EXERCISE DETAILS - Take from the material every line containing the string "mushroom" and copy it.

==== AVAILABLE RECORDS

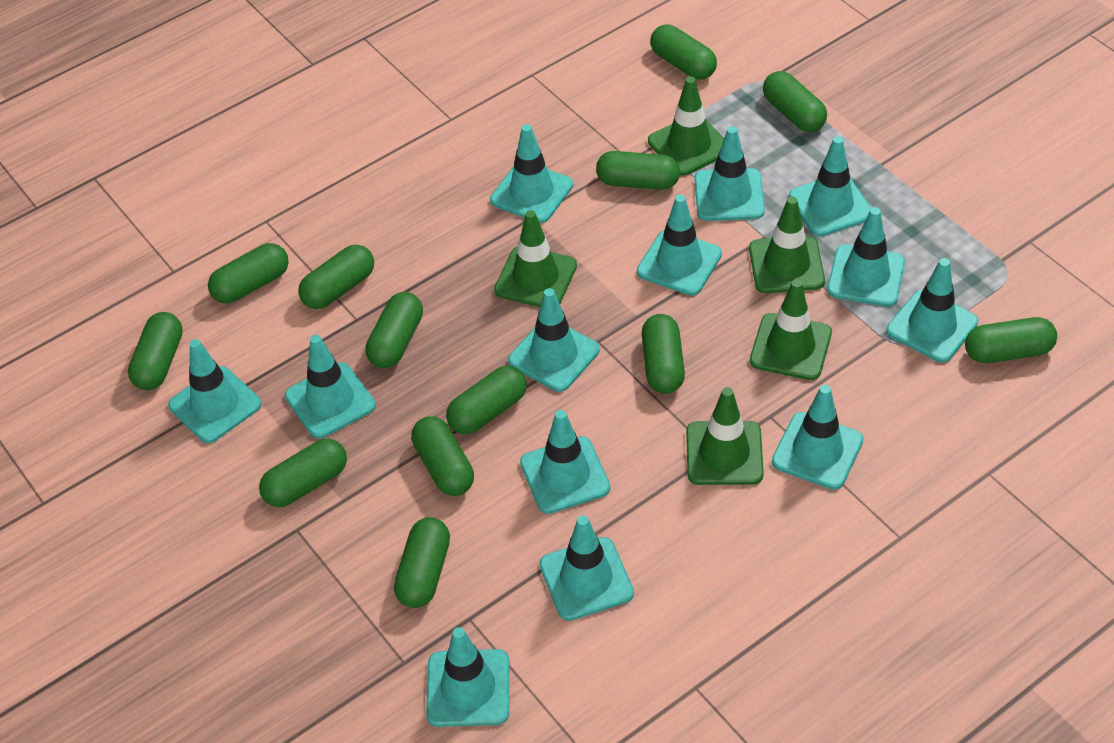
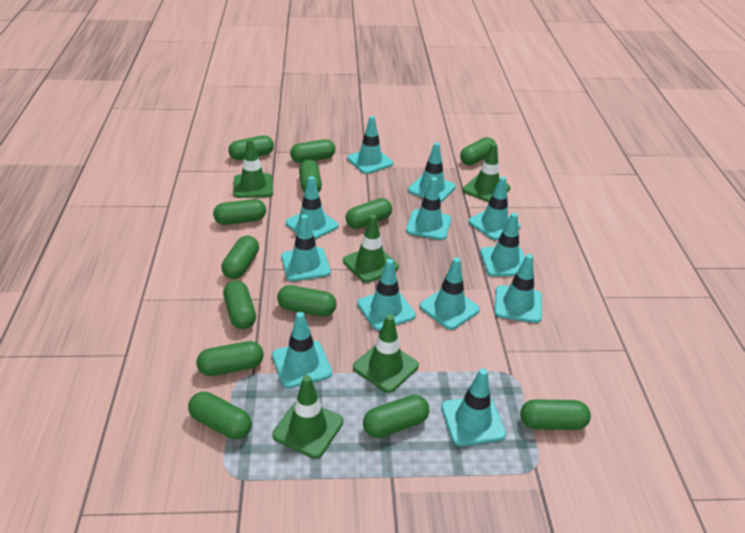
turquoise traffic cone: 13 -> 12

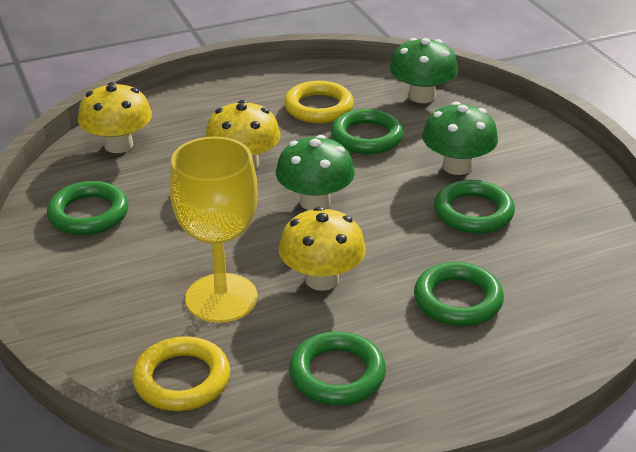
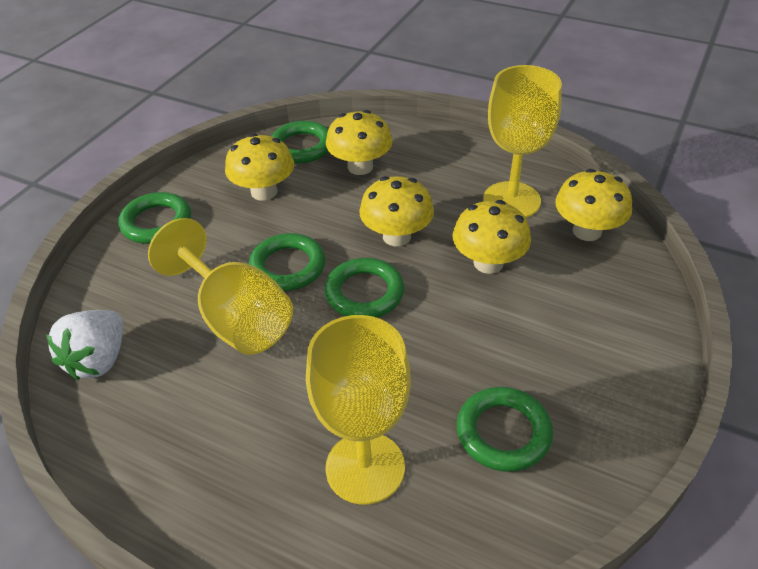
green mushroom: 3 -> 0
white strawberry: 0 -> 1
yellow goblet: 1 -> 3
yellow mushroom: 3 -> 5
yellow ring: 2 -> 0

========

WRITTEN SOLUTION -
green mushroom: 3 -> 0
yellow mushroom: 3 -> 5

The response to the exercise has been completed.